Data shown

=-=-=-=-=

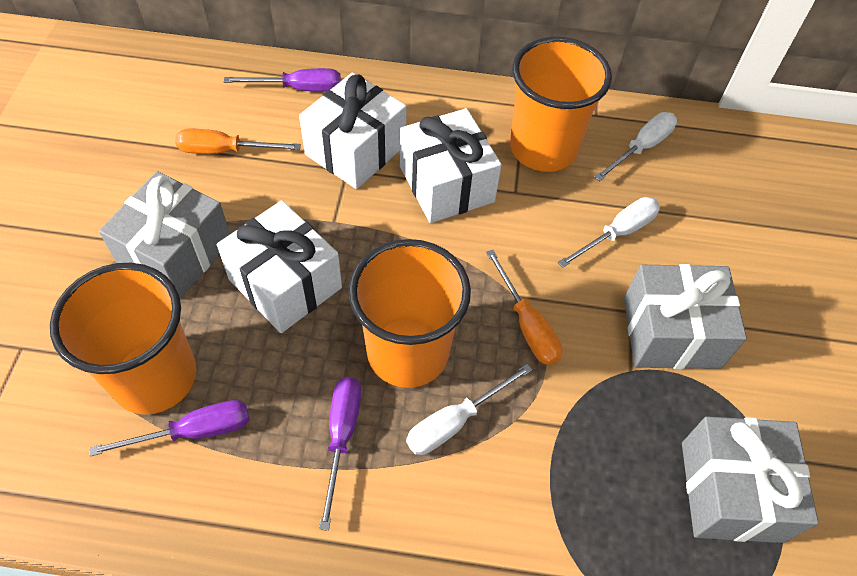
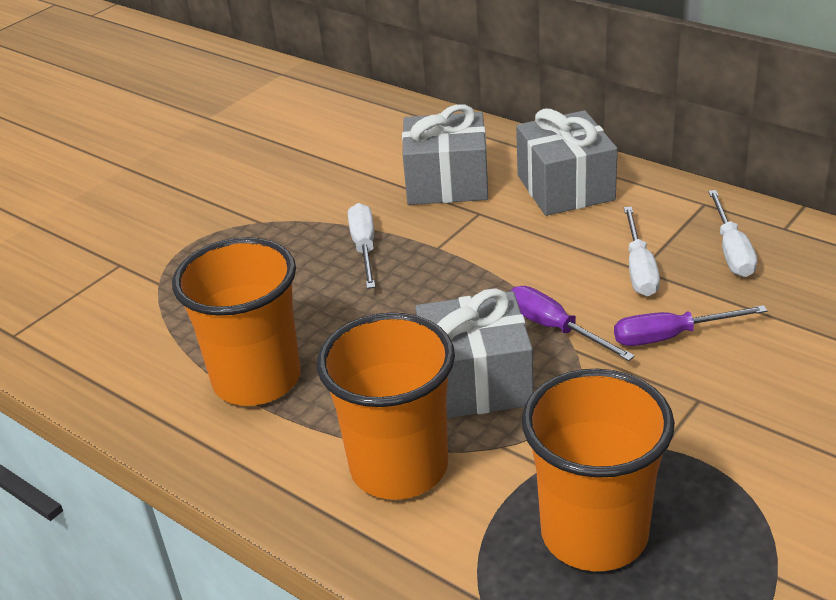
orange screwdriver: 2 -> 0
purple screwdriver: 3 -> 2
white gift: 3 -> 0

=-=-=-=-=

What this task involves
The required answer is each line of the data in which the word "screwdriver" appears.

Written answer
orange screwdriver: 2 -> 0
purple screwdriver: 3 -> 2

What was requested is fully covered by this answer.